▶ [Record excerpts]:

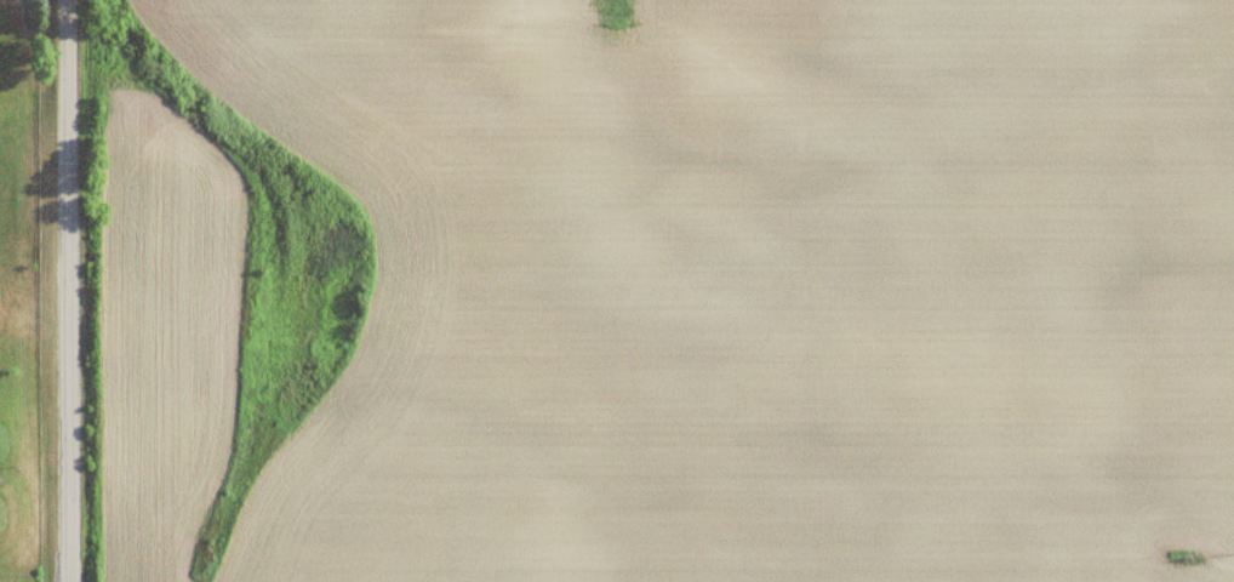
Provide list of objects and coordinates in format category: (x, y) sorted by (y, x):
road: (67, 290)
crop: (664, 290)
park: (23, 299)

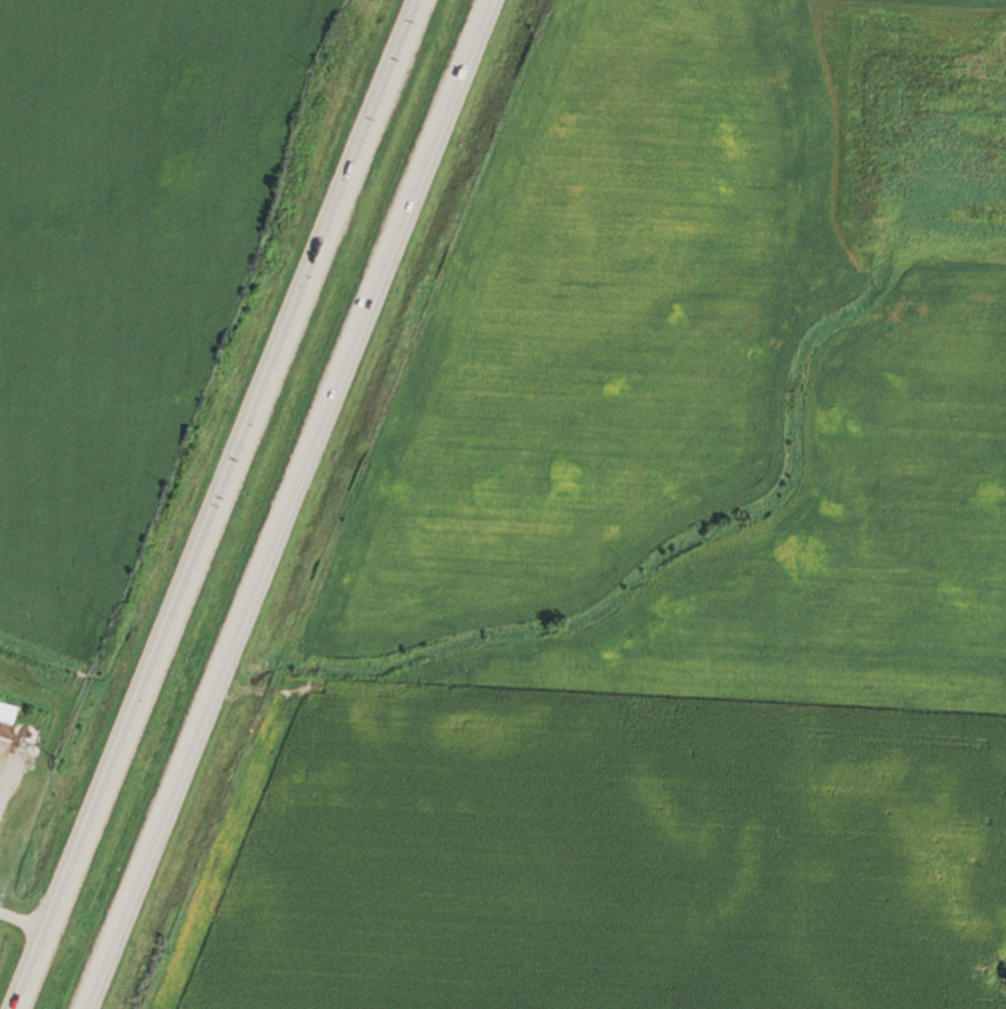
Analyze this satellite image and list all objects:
road: (285, 504)
road: (213, 505)
building: (5, 716)
road: (1, 779)
road: (20, 924)

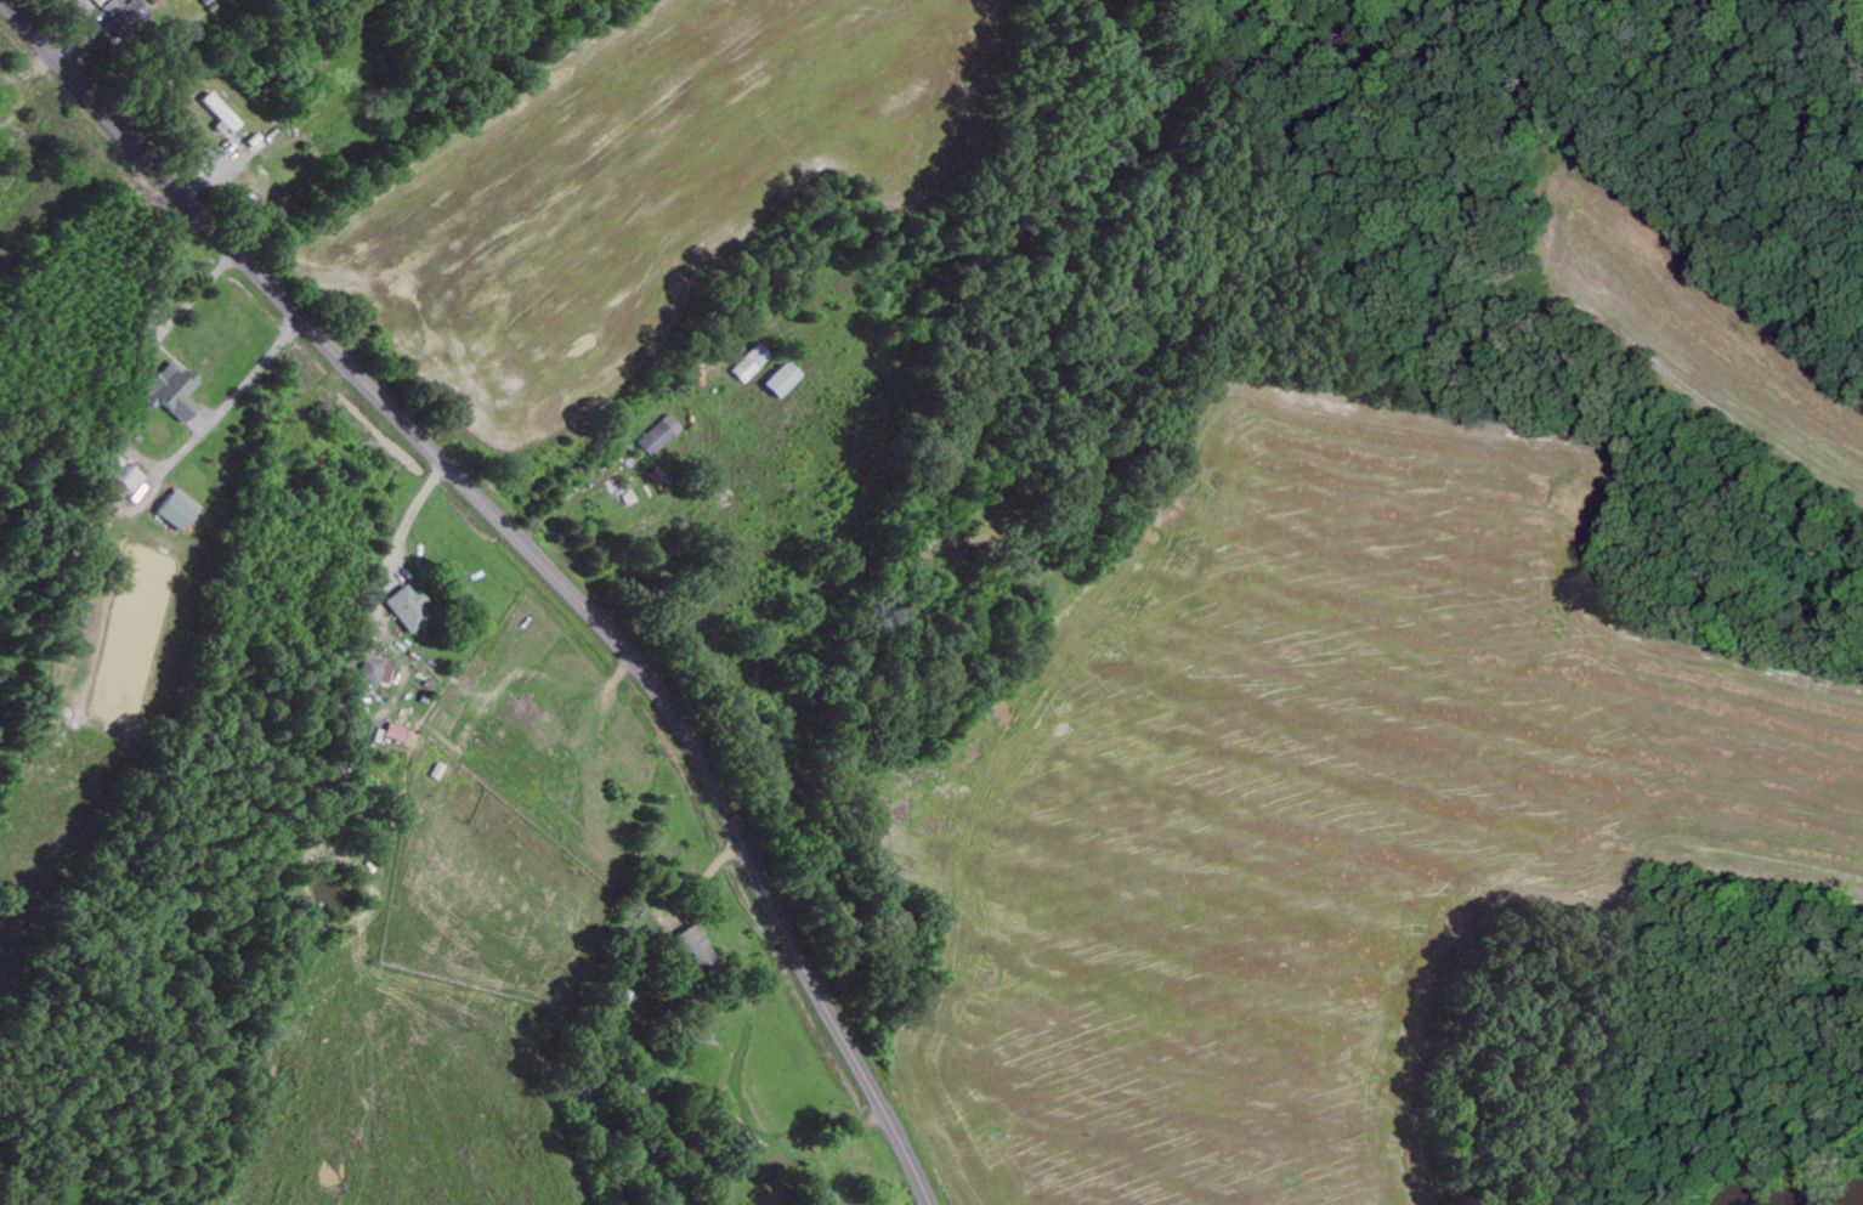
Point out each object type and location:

▶ [Assigned task]:
Reproduce all of the entries word for word, skipping any pictures they hold.

▶ [Exercise result]:
Provide list of objects and coordinates in format category: (x, y) sorted by (y, x):
road: (67, 290)
crop: (664, 290)
park: (23, 299)

Analyze this satellite image and list all objects:
road: (285, 504)
road: (213, 505)
building: (5, 716)
road: (1, 779)
road: (20, 924)

Point out each object type and location:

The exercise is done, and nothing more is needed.